───── Record excerpts ─────
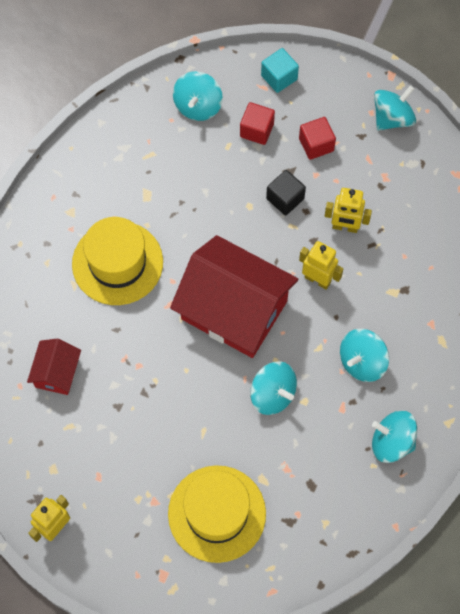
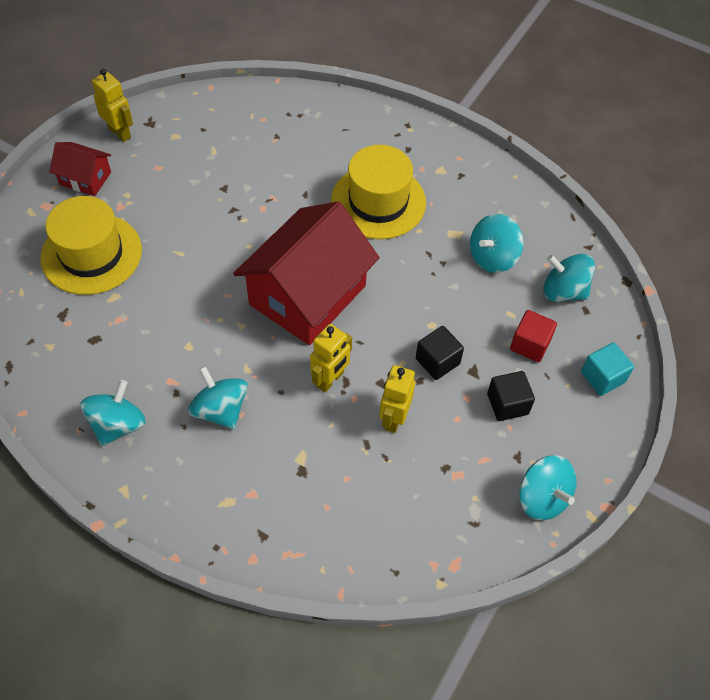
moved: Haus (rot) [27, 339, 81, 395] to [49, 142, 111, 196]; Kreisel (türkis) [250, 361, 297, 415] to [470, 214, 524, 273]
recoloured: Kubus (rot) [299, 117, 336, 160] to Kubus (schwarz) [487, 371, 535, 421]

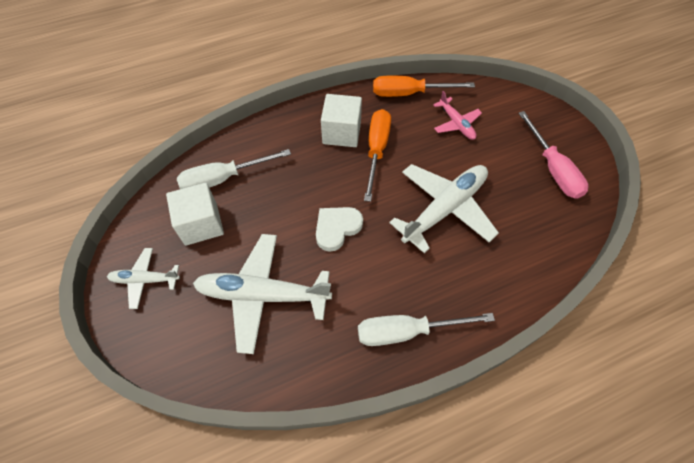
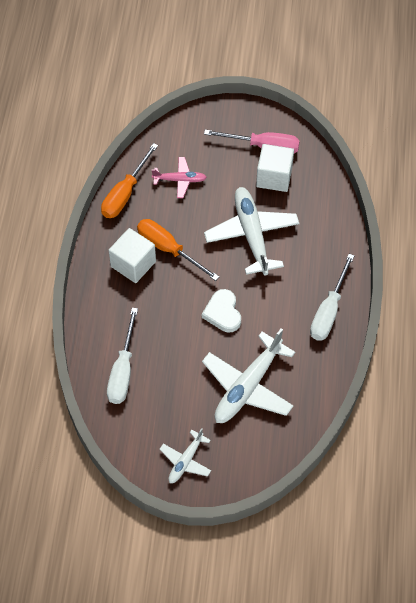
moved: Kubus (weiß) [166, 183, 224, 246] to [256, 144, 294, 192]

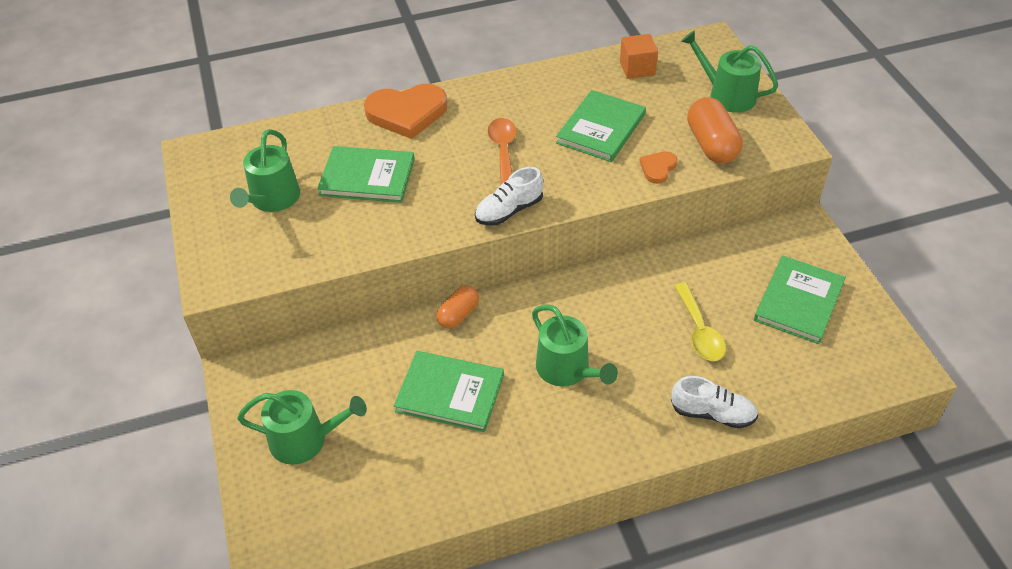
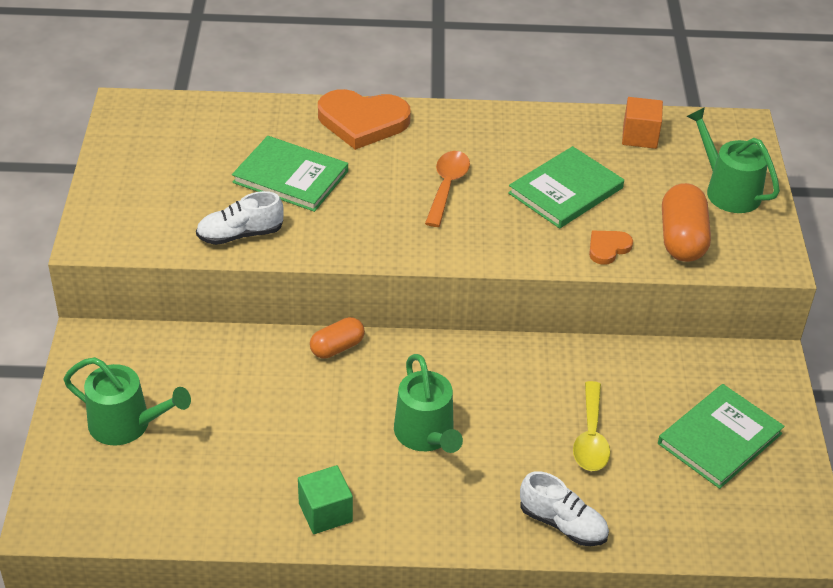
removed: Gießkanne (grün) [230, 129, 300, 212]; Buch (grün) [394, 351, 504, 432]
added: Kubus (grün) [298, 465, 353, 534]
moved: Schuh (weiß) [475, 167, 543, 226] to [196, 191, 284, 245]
─────
#### [Task brief]
Find the lines above with the word "weiß". Copy them out.

#### [Answer space]
moved: Kubus (weiß) [166, 183, 224, 246] to [256, 144, 294, 192]
moved: Schuh (weiß) [475, 167, 543, 226] to [196, 191, 284, 245]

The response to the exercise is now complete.